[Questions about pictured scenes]
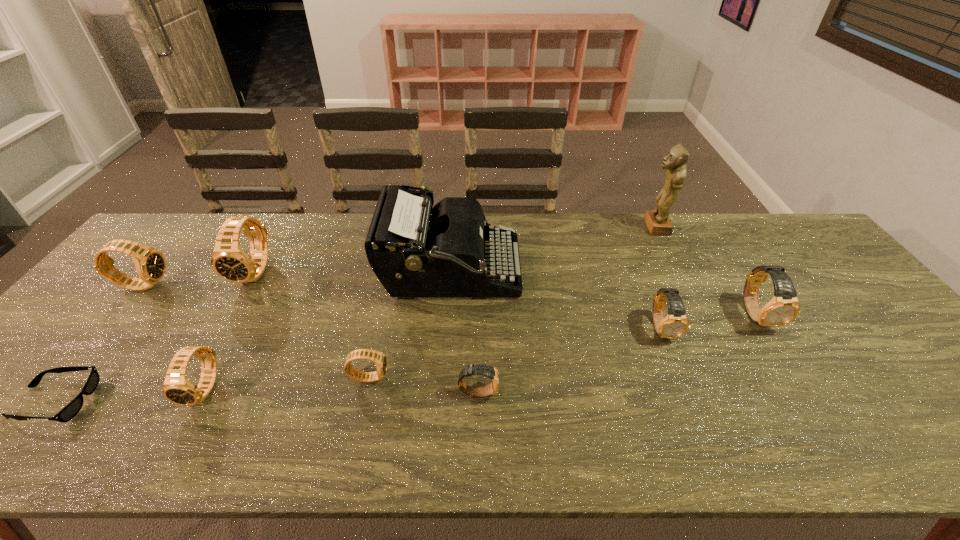
Find the location of a particular element. Image resolution: width=960 pixels, height=540 pixels. free space located on the face of the tallest watch is located at coordinates (231, 317).

The image size is (960, 540). I want to click on free space located 0.270m on the face of the third smallest black watch, so click(263, 285).

Identify the location of vacant area situated 0.160m on the face of the rightmost object. click(804, 390).

You are a GUI agent. You are given a task and a screenshot of the screen. Output one action in this format:
    pyautogui.click(x=<x>, y=<y>)
    Task: Click on the vacant space located 0.070m on the face of the third biggest black watch
    The image size is (960, 540).
    Given the screenshot: What is the action you would take?
    pyautogui.click(x=178, y=443)

This screenshot has height=540, width=960. I want to click on free spot located 0.140m on the face of the second smallest gold watch, so click(x=688, y=394).

Locate an element on the screen. This screenshot has width=960, height=540. free region located on the face of the nearest gold watch is located at coordinates (546, 392).

At what (x,y) coordinates should I click in order to perform the action: click on free space located 0.330m on the face of the smallest black watch. Please return your answer as a coordinate pair (x, y). The image size is (960, 540). Looking at the image, I should click on (528, 377).

Identify the location of figurine that is positioned at the far edge. (657, 221).

Find the location of a particular element. typewriter located at the far edge is located at coordinates (413, 254).

I want to click on watch that is at the far edge, so click(229, 260).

Written problem — Change every "watch" in the lines above to "clock", keeping everything else the same, and leave the pictures out of your answer.

In response —
Find the location of a particular element. Image resolution: width=960 pixels, height=540 pixels. free space located on the face of the tallest clock is located at coordinates (231, 317).

The image size is (960, 540). I want to click on free space located 0.270m on the face of the third smallest black clock, so click(263, 285).

Identify the location of vacant area situated 0.160m on the face of the rightmost object. click(804, 390).

You are a GUI agent. You are given a task and a screenshot of the screen. Output one action in this format:
    pyautogui.click(x=<x>, y=<y>)
    Task: Click on the vacant space located 0.070m on the face of the third biggest black clock
    The image size is (960, 540).
    Given the screenshot: What is the action you would take?
    pyautogui.click(x=178, y=443)

This screenshot has height=540, width=960. I want to click on free spot located 0.140m on the face of the second smallest gold clock, so click(x=688, y=394).

Locate an element on the screen. This screenshot has width=960, height=540. free region located on the face of the nearest gold clock is located at coordinates (546, 392).

At what (x,y) coordinates should I click in order to perform the action: click on free space located 0.330m on the face of the smallest black clock. Please return your answer as a coordinate pair (x, y). The image size is (960, 540). Looking at the image, I should click on (528, 377).

Identify the location of figurine that is positioned at the far edge. (657, 221).

Find the location of a particular element. typewriter located at the far edge is located at coordinates (413, 254).

I want to click on clock that is at the far edge, so click(229, 260).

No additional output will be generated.